LISTED RECORDS: Begin

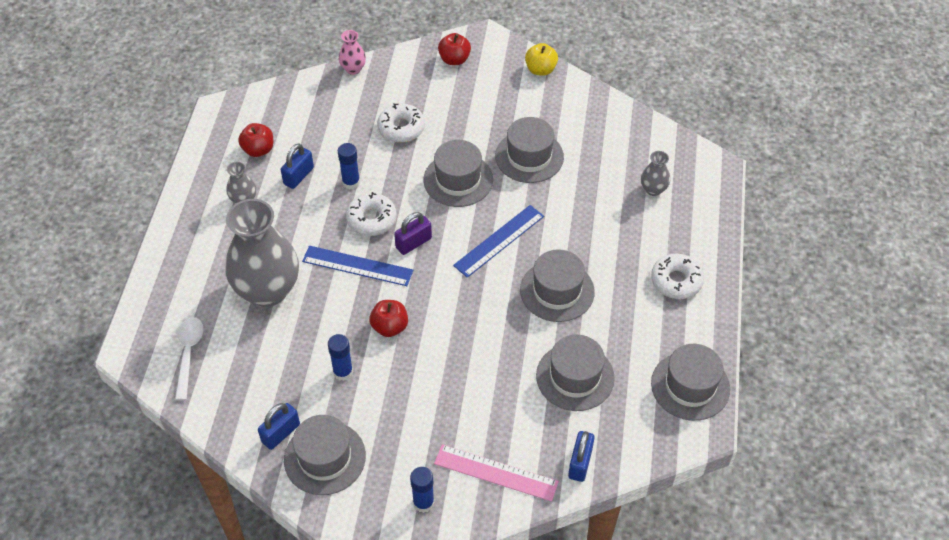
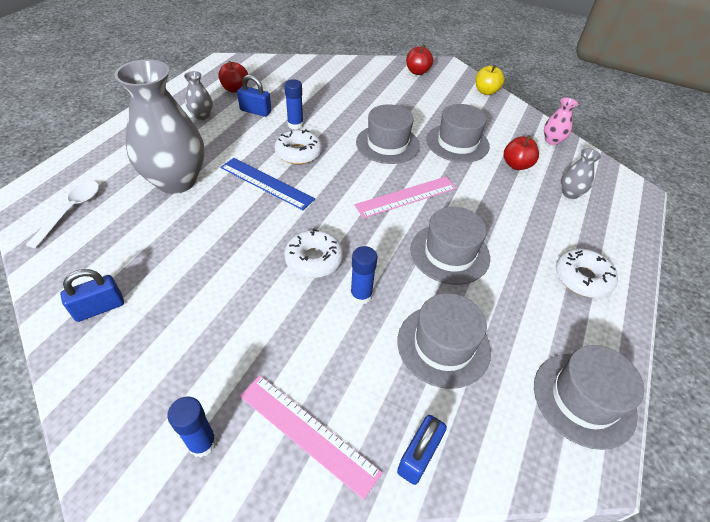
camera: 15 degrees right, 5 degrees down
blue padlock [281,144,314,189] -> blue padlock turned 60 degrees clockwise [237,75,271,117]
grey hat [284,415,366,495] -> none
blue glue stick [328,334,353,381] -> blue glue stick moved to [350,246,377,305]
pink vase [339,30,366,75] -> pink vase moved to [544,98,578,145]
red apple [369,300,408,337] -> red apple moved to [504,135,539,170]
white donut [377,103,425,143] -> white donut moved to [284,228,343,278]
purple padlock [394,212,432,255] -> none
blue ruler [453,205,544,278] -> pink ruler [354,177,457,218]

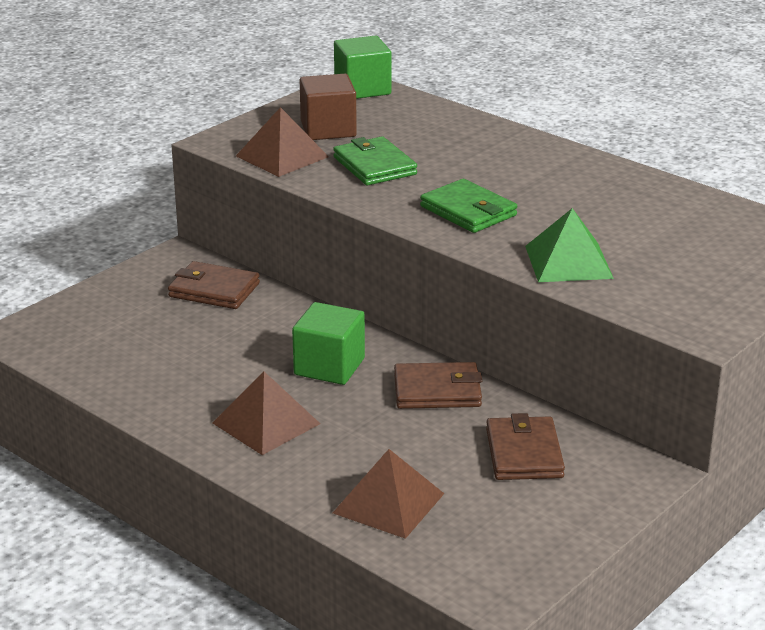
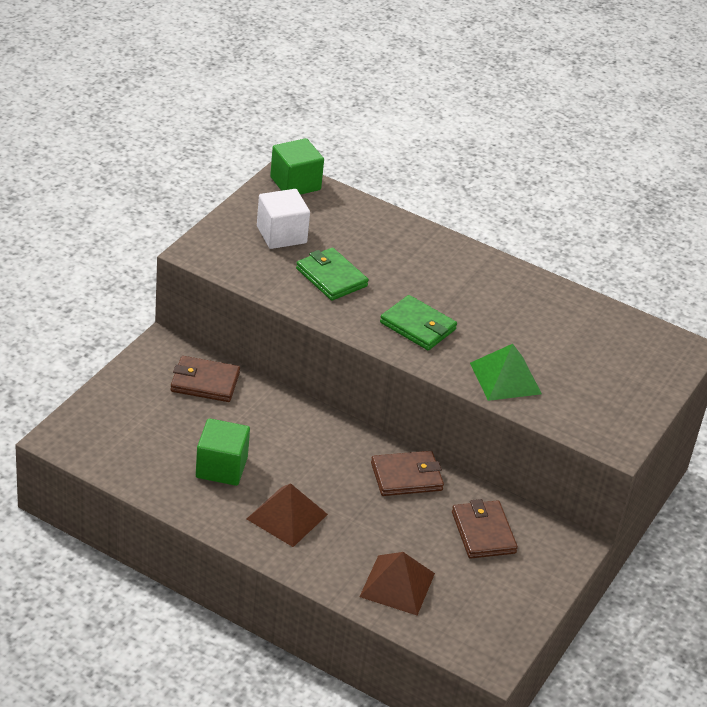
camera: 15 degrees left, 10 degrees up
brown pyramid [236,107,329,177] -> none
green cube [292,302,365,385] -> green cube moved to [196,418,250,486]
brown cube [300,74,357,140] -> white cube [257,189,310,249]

LISTED RECORDS: End
LISTED RECORDS: Begin

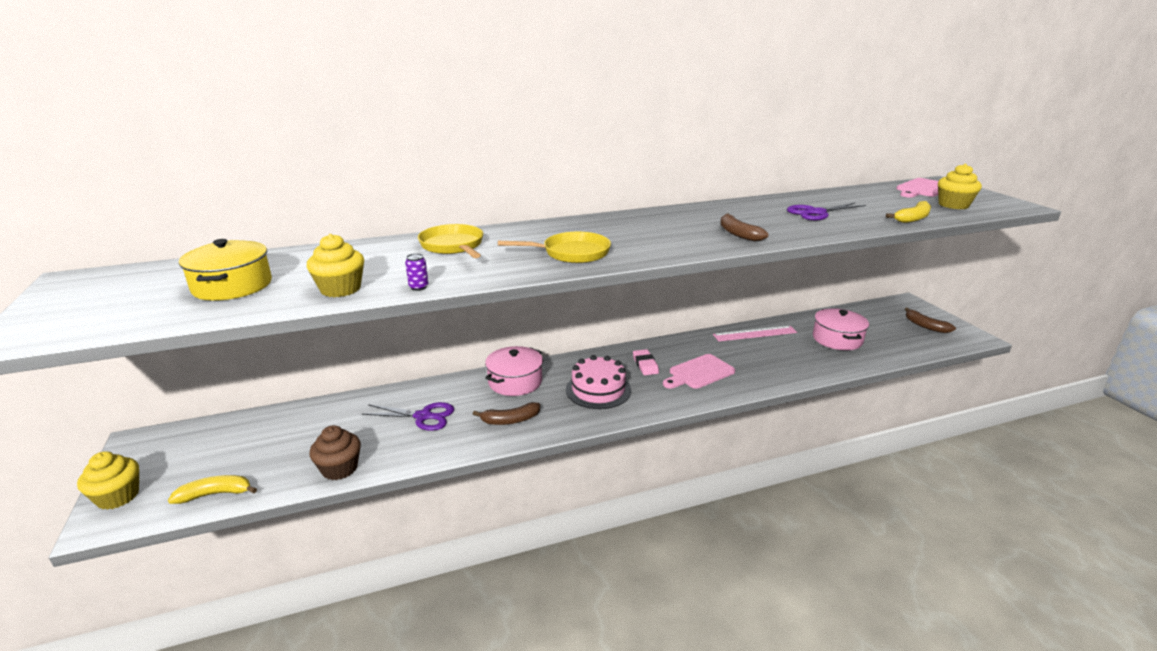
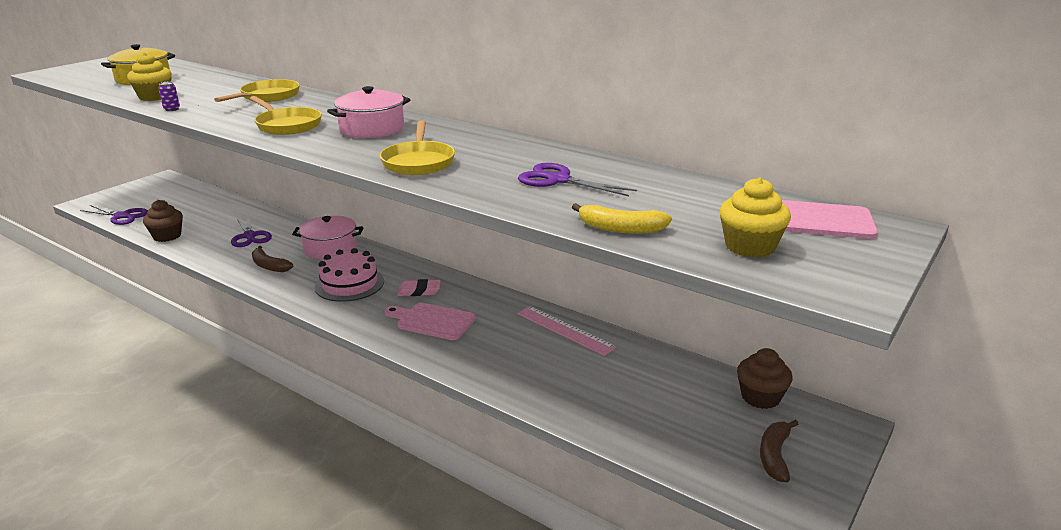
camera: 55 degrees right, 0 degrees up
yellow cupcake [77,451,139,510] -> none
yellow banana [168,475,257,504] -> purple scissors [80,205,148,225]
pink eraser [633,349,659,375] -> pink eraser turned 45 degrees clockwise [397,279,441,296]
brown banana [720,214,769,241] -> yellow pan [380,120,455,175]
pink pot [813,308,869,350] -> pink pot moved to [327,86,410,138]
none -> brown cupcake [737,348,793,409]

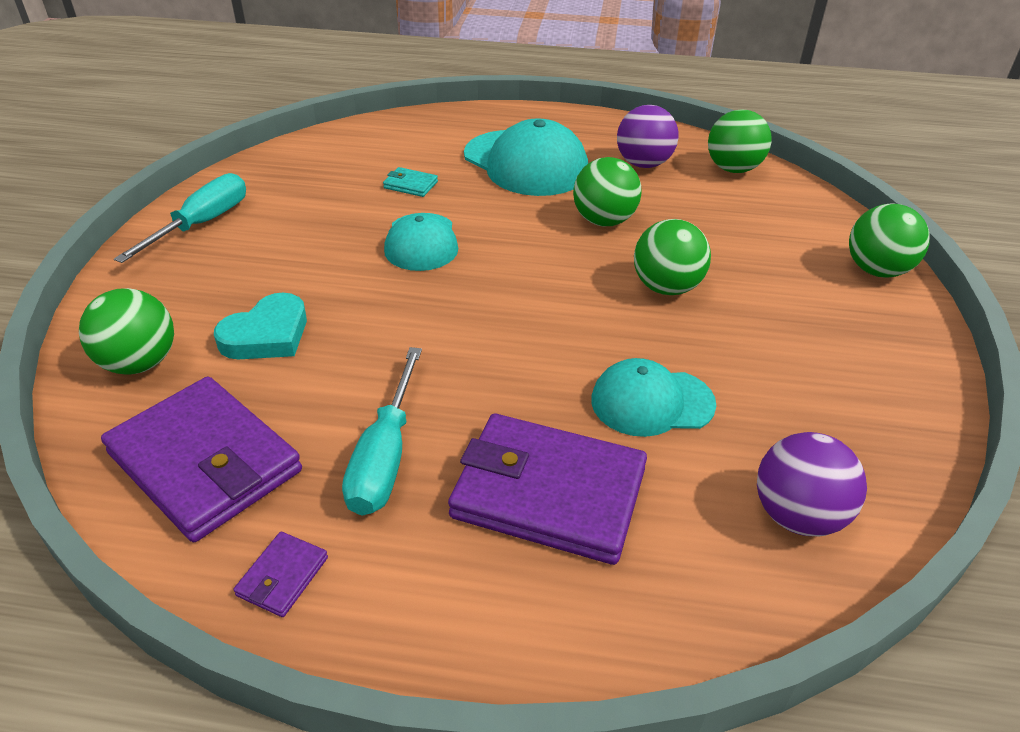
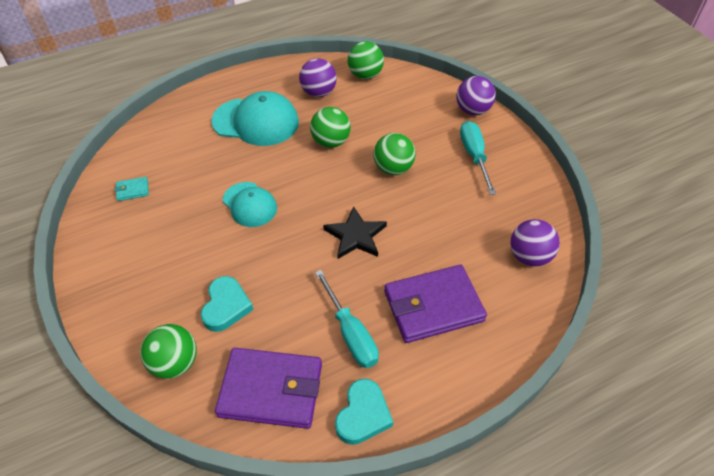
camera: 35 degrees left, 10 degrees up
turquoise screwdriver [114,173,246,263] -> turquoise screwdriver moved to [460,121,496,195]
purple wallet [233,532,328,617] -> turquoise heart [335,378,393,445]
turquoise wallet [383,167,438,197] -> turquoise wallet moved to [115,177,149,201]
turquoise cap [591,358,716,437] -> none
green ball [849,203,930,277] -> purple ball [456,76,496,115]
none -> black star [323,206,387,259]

LISTED RECORDS: End

EXERCISE BRIEF ▸
Every line above that contains "purple" counts once. Give the number of those lines and nothing more.

RESPONSE AREA ▸
4